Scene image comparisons
"""

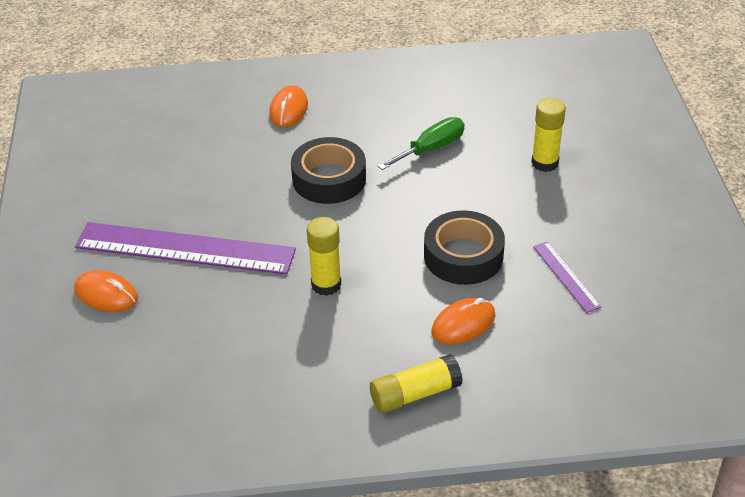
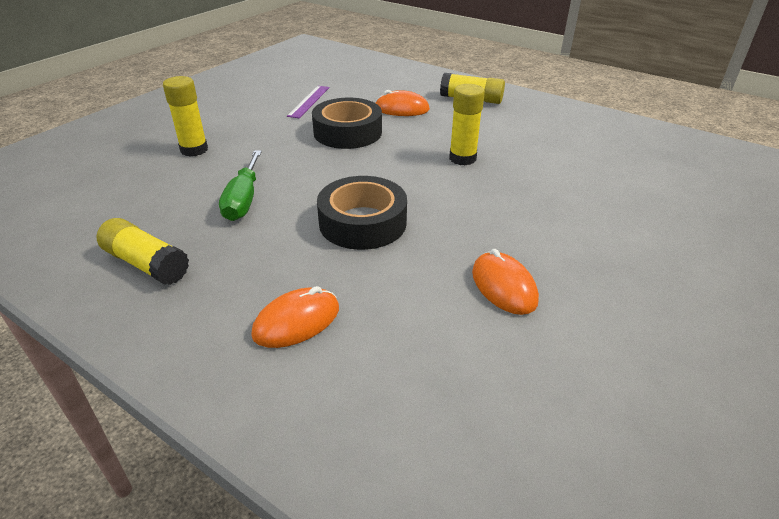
camera: 140 degrees left, 5 degrees down
(106, 294) = (666, 232): orange mouse -> orange mouse (504, 286)
(185, 248) = (561, 233): purple ruler -> none
(412, 88) = (146, 264): none -> yellow glue stick
(431, 149) = (243, 200): green screwdriver -> green screwdriver turned 90 degrees counterclockwise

"""

**THE TASK**
Keep the pictures out while you retype all of the data above exactly as it appears.

**TASK OUTPUT**
camera: 140 degrees left, 5 degrees down
(106, 294) = (666, 232): orange mouse -> orange mouse (504, 286)
(185, 248) = (561, 233): purple ruler -> none
(412, 88) = (146, 264): none -> yellow glue stick
(431, 149) = (243, 200): green screwdriver -> green screwdriver turned 90 degrees counterclockwise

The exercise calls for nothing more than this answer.